TASK TO CARRY OUT → Please give again, word for word, the line that contains "pink heart: 3 -> 1" and every line after it to the end of the data, with no other lines.

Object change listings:
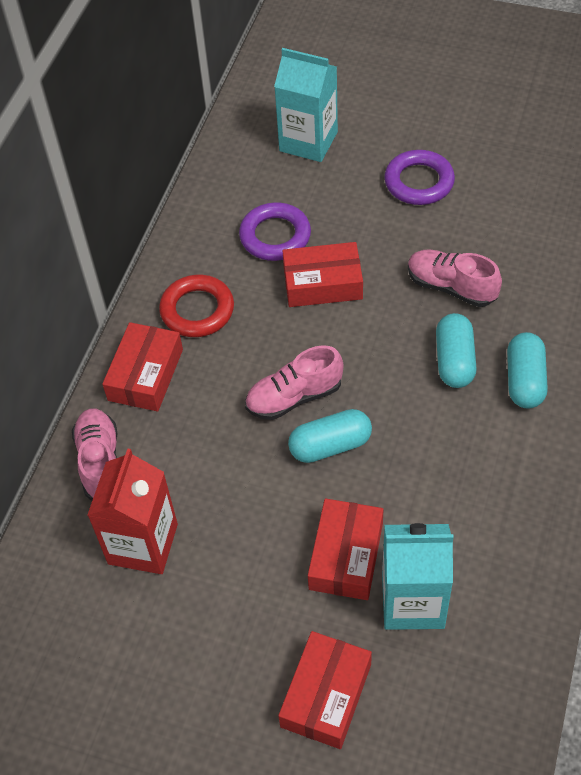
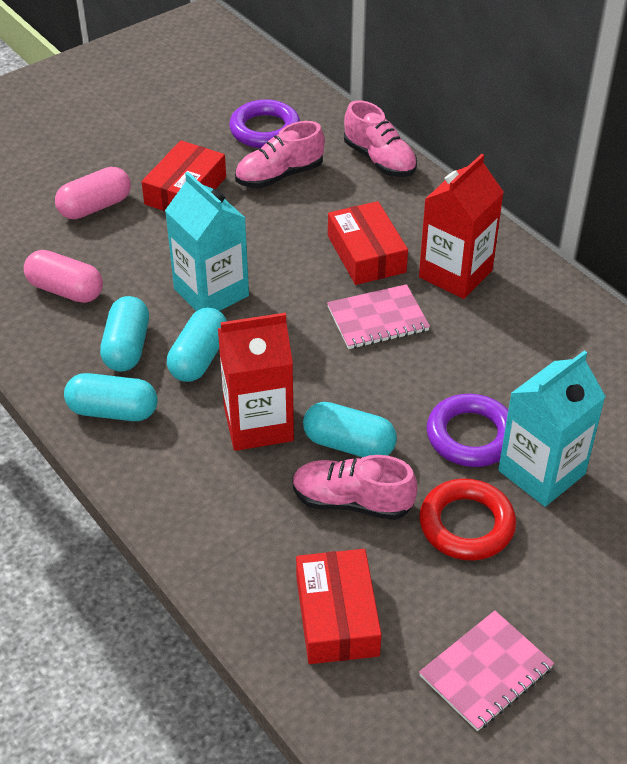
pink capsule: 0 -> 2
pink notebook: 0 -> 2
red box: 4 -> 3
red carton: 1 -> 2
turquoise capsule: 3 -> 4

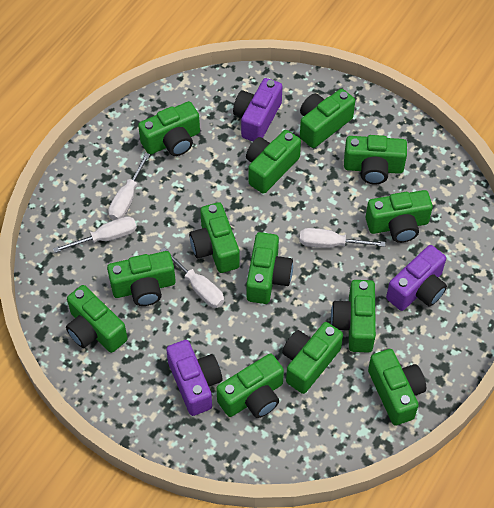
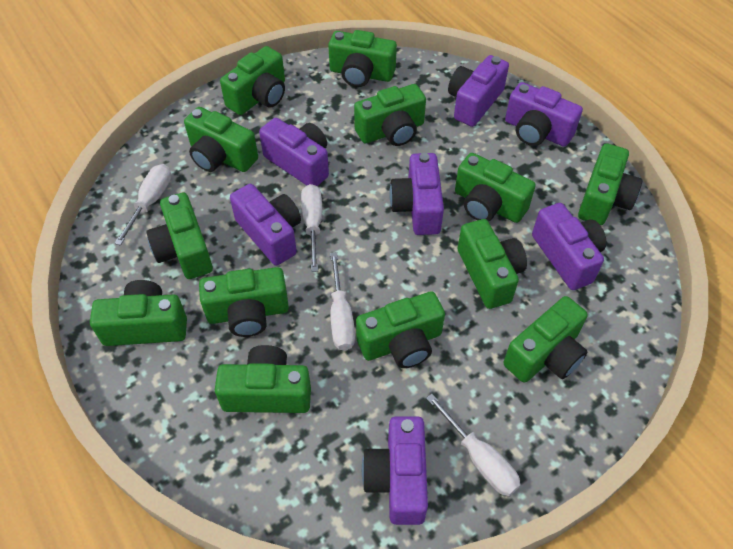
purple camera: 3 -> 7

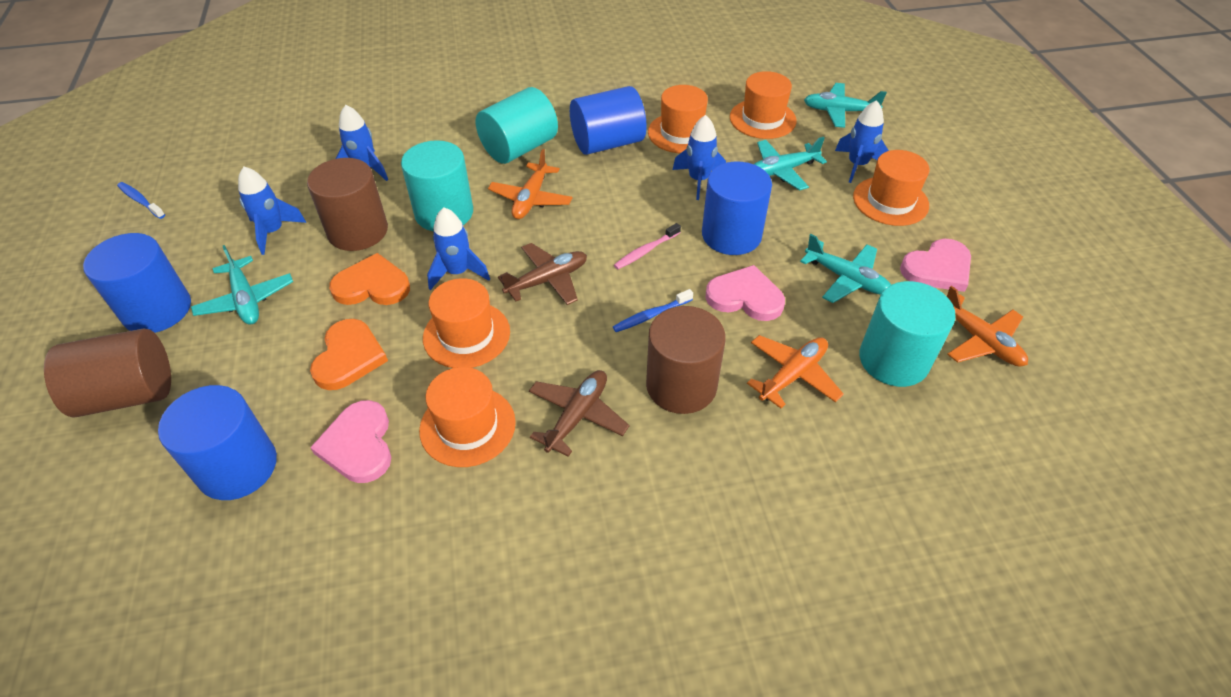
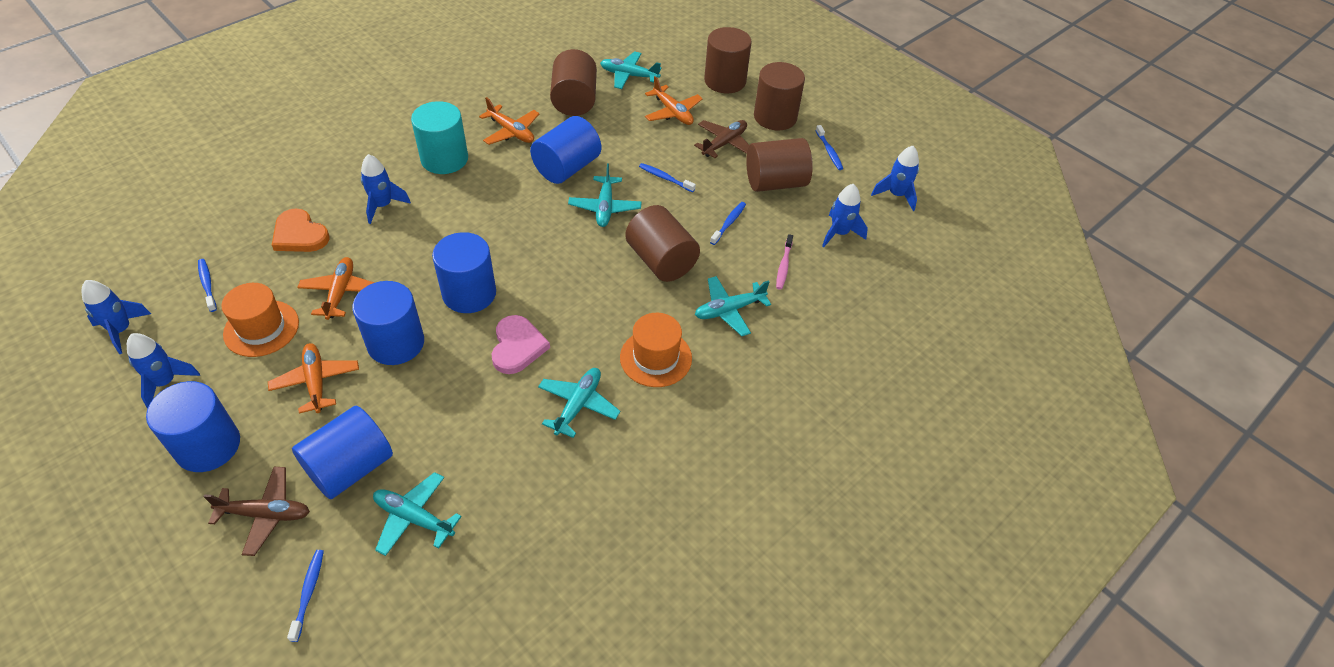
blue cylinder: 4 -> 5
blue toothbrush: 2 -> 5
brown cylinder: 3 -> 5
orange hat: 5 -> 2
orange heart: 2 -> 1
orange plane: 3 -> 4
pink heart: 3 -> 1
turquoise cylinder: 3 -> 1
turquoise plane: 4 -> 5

EXERCISE SOLUTION →
pink heart: 3 -> 1
turquoise cylinder: 3 -> 1
turquoise plane: 4 -> 5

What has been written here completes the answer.